Directions
Show all lines of the listing that hold the word "purple".
#####
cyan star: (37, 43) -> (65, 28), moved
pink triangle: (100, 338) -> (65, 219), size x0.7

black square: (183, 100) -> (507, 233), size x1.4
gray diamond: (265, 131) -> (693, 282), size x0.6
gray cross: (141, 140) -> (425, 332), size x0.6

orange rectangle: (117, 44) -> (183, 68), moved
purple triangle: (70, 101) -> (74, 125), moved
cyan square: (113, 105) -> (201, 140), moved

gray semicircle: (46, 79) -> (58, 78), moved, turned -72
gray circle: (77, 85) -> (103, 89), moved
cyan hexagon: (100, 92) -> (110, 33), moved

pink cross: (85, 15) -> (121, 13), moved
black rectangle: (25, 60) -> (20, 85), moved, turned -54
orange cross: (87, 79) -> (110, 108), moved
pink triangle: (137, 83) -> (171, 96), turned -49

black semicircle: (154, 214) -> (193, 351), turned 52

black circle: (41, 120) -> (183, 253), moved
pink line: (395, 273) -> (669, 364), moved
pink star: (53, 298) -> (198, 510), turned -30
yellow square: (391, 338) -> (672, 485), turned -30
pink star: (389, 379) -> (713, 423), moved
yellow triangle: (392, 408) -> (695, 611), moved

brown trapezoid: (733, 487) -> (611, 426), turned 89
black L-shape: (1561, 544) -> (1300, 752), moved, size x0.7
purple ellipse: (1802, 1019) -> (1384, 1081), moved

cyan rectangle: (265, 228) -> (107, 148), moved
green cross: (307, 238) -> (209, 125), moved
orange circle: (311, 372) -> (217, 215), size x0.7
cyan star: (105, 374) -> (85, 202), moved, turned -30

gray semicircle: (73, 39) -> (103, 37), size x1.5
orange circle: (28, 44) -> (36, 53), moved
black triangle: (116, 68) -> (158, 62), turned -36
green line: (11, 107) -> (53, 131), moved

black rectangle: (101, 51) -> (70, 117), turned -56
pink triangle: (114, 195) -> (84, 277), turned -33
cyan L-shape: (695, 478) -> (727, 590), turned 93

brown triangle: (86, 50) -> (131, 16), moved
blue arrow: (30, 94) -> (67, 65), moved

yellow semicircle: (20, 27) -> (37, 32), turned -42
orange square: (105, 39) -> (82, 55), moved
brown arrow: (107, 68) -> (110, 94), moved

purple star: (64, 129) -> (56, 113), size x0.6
#####
Result for this exercise
purple triangle: (70, 101) -> (74, 125), moved
purple ellipse: (1802, 1019) -> (1384, 1081), moved
purple star: (64, 129) -> (56, 113), size x0.6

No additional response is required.